== TASK DESCRIPTION ==
Transcribe exactly, and only, the lines that fall between the line containing "SW1: none -> switch (+9V, GND)" and the last line of the material, both ends included, omitting any pictures.
★ ★ ★ ★ ★
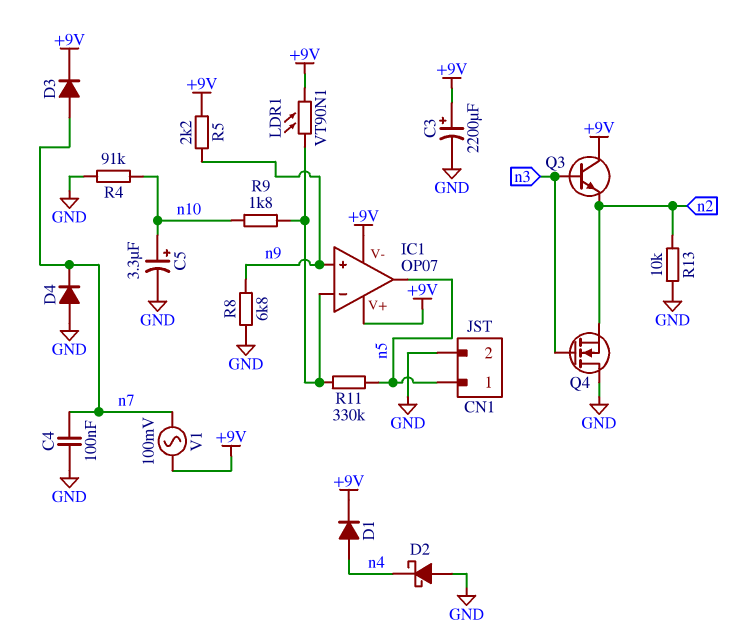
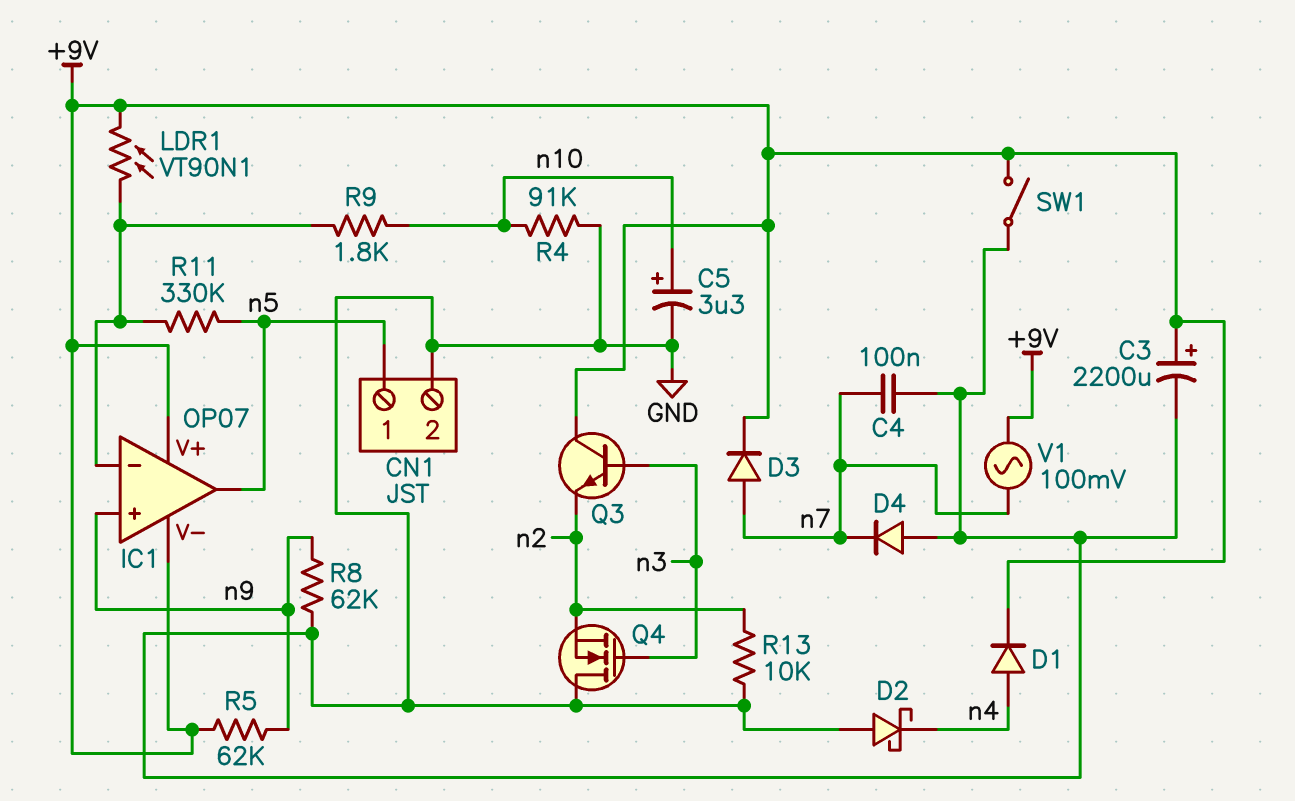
R5: 2.2k (+9V, n9) -> 62k (+9V, n9)
R8: 6.8k (GND, n9) -> 62k (GND, n9)
SW1: none -> switch (+9V, GND)

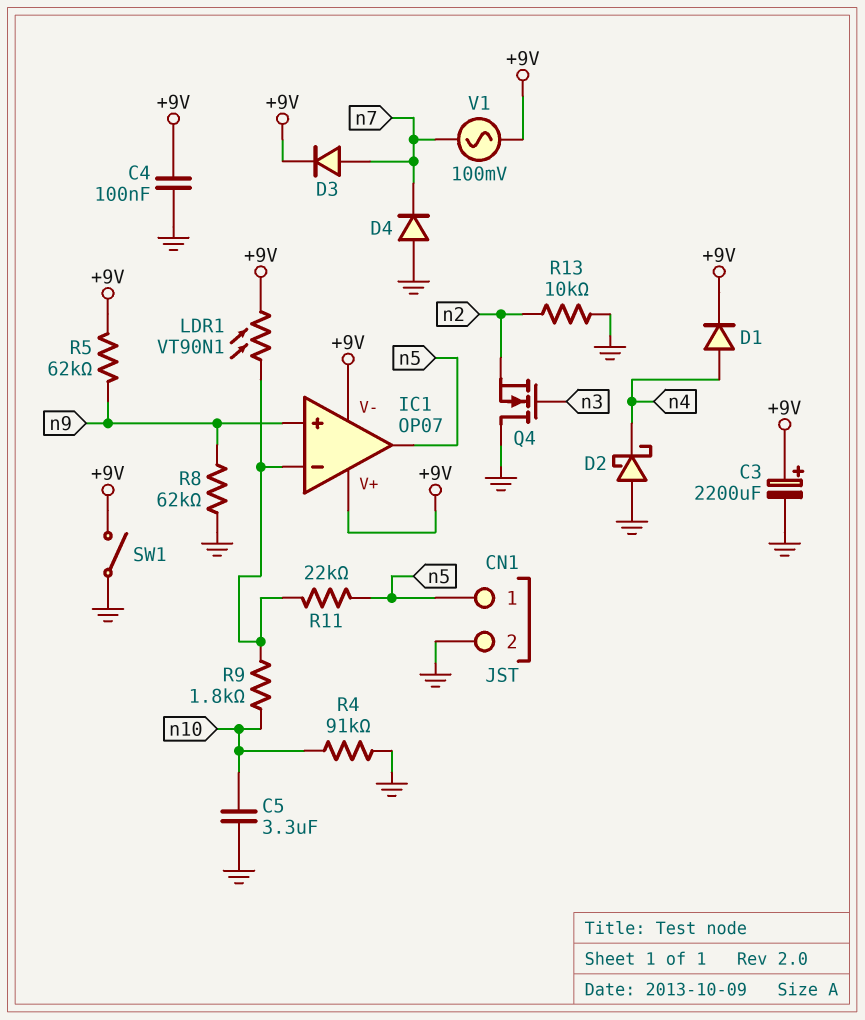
C4: 100nF (GND, n7) -> 100nF (+9V, GND)
C5: 3.3uF (plus n10, minus GND) -> 3.3uF (GND, n10)
Q3: NPN (B n3, C +9V, E n2) -> none
R11: 330k (IC1/in-, n5) -> 22k (IC1/in-, n5)

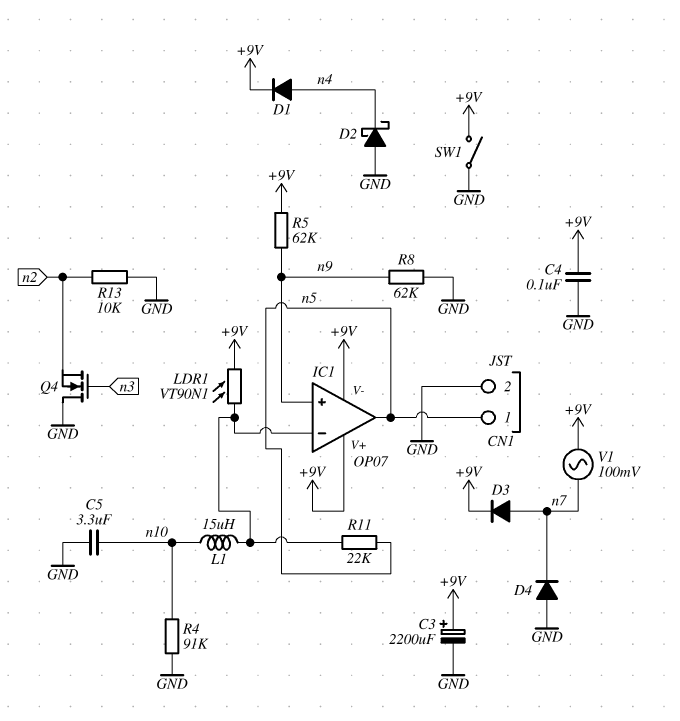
L1: none -> 15uH (IC1/in-, n10)
R9: 1.8k (IC1/in-, n10) -> none

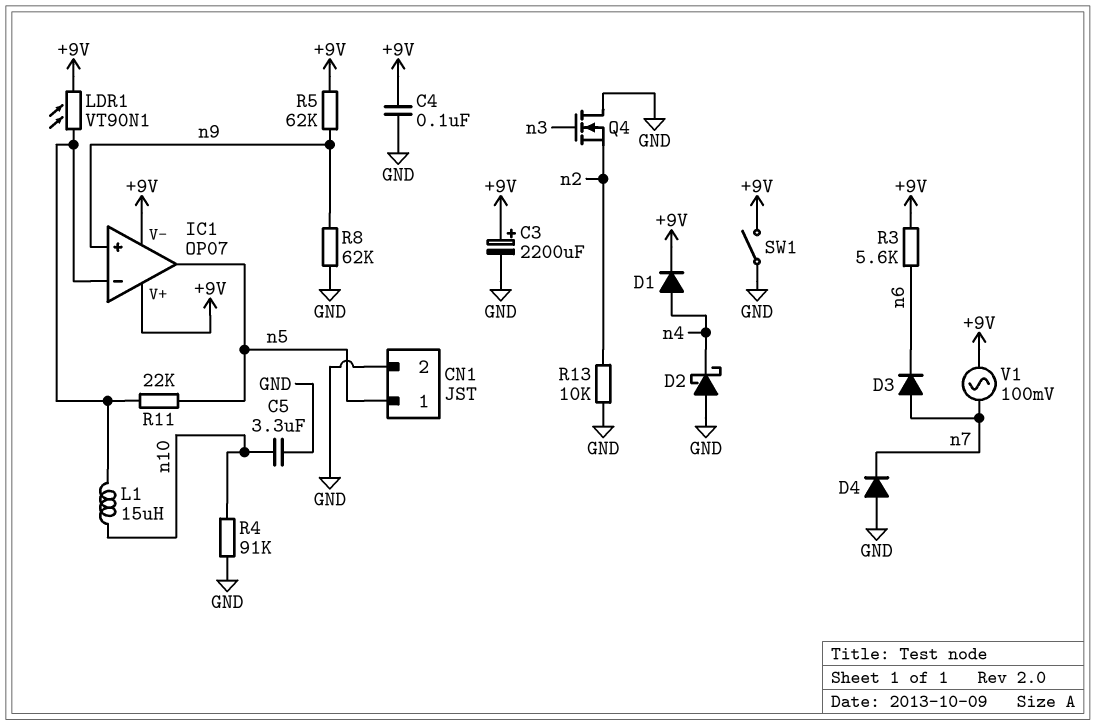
D3: diode (A n7, K +9V) -> diode (A n7, K n6)
R3: none -> 5.6k (+9V, n6)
★ ★ ★ ★ ★
== EXERCISE SOLUTION ==
SW1: none -> switch (+9V, GND)

C4: 100nF (GND, n7) -> 100nF (+9V, GND)
C5: 3.3uF (plus n10, minus GND) -> 3.3uF (GND, n10)
Q3: NPN (B n3, C +9V, E n2) -> none
R11: 330k (IC1/in-, n5) -> 22k (IC1/in-, n5)

L1: none -> 15uH (IC1/in-, n10)
R9: 1.8k (IC1/in-, n10) -> none

D3: diode (A n7, K +9V) -> diode (A n7, K n6)
R3: none -> 5.6k (+9V, n6)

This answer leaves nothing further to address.